[RECORDS FOR THIS TASK]
- - -
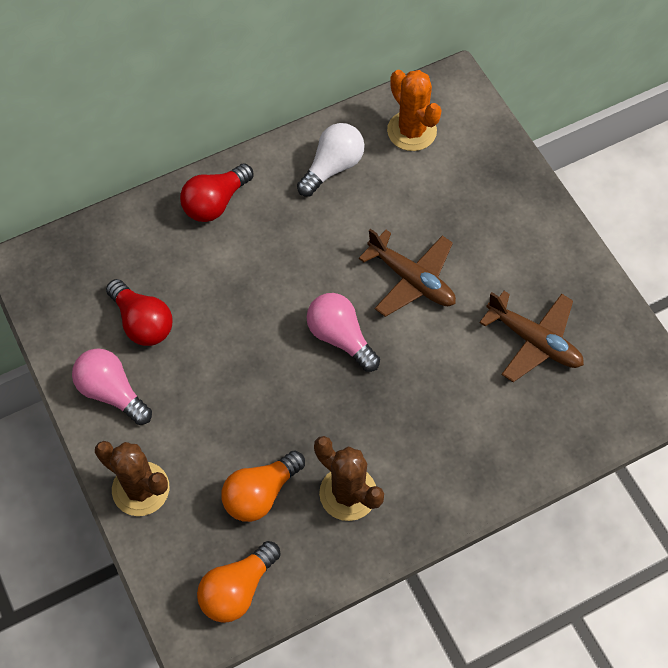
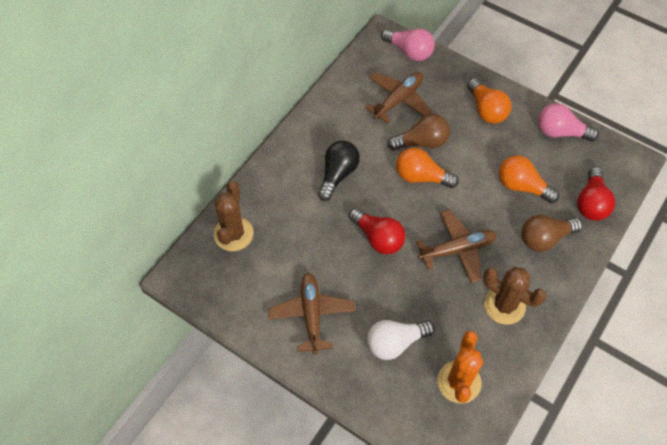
black light bulb: none = 0 -> [318,140,360,201] = 1
brown light bulb: none = 0 -> [387,114,450,150] [521,215,582,252] = 2
brown plane: [359,229,456,317] [479,291,584,382] = 2 -> [268,273,355,354] [365,72,432,124] [416,210,497,283] = 3
orange light bulb: [197,541,280,623] [221,451,305,522] = 2 -> [396,148,459,188] [467,78,511,124] [499,156,559,203] = 3

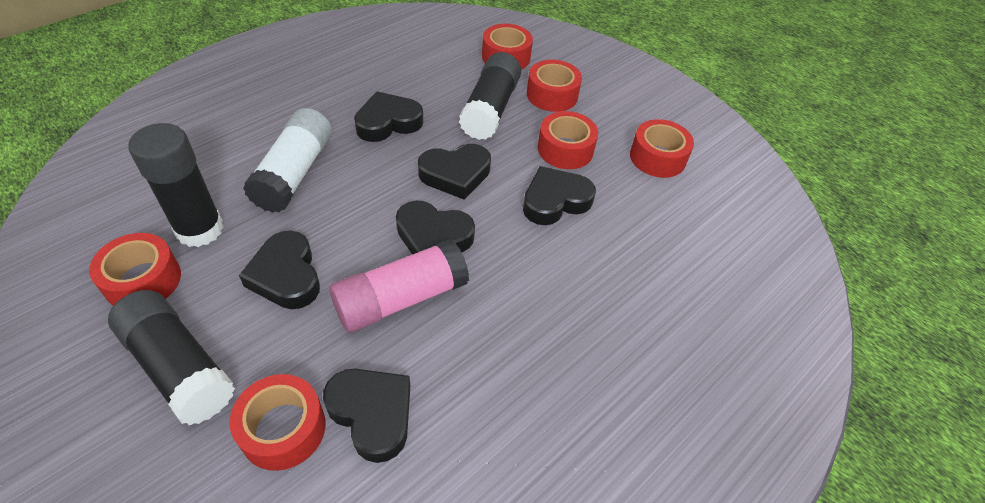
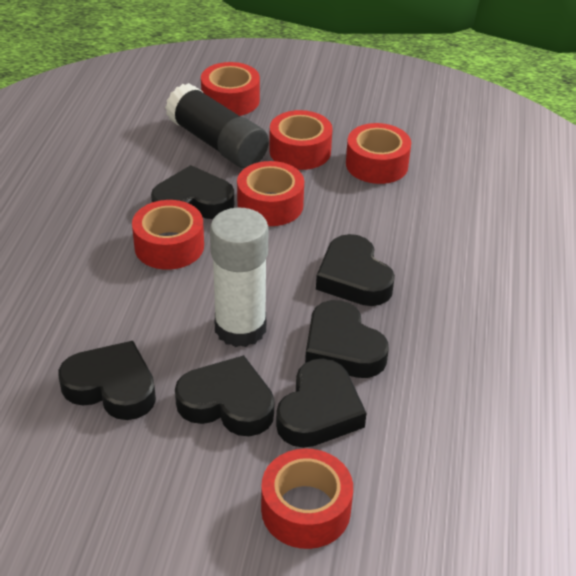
black glue stick: [108,290,235,425] [128,123,224,247] [459,52,521,140] = 3 -> [165,83,269,168] = 1
pink glue stick: [329,239,469,333] = 1 -> none = 0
- - -
[WHAT TO PRODUCE] Exactly the lines from the one containing "black glue stick: [108,290,235,425]" through the end of the listing above, inclusive, are to be written out, and no others.

[TASK RESPONSE]
black glue stick: [108,290,235,425] [128,123,224,247] [459,52,521,140] = 3 -> [165,83,269,168] = 1
pink glue stick: [329,239,469,333] = 1 -> none = 0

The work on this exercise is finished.